(Collected material begins)
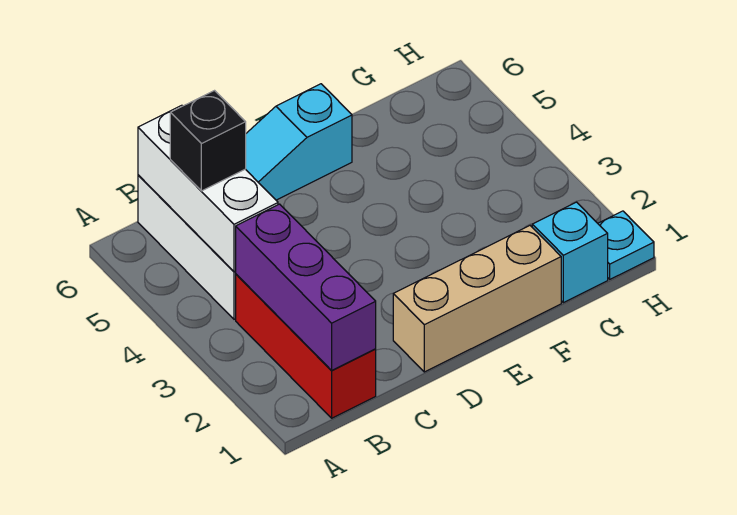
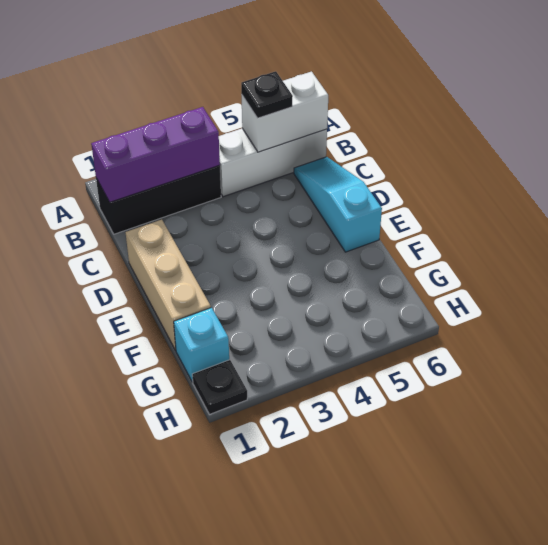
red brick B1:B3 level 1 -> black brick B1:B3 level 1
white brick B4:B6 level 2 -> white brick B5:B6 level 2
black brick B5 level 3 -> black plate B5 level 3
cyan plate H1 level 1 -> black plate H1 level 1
(Collected material ends)
■ **Work item**: Copy the listing exactly. No images belong in the copy.

■ **Task response**:
red brick B1:B3 level 1 -> black brick B1:B3 level 1
white brick B4:B6 level 2 -> white brick B5:B6 level 2
black brick B5 level 3 -> black plate B5 level 3
cyan plate H1 level 1 -> black plate H1 level 1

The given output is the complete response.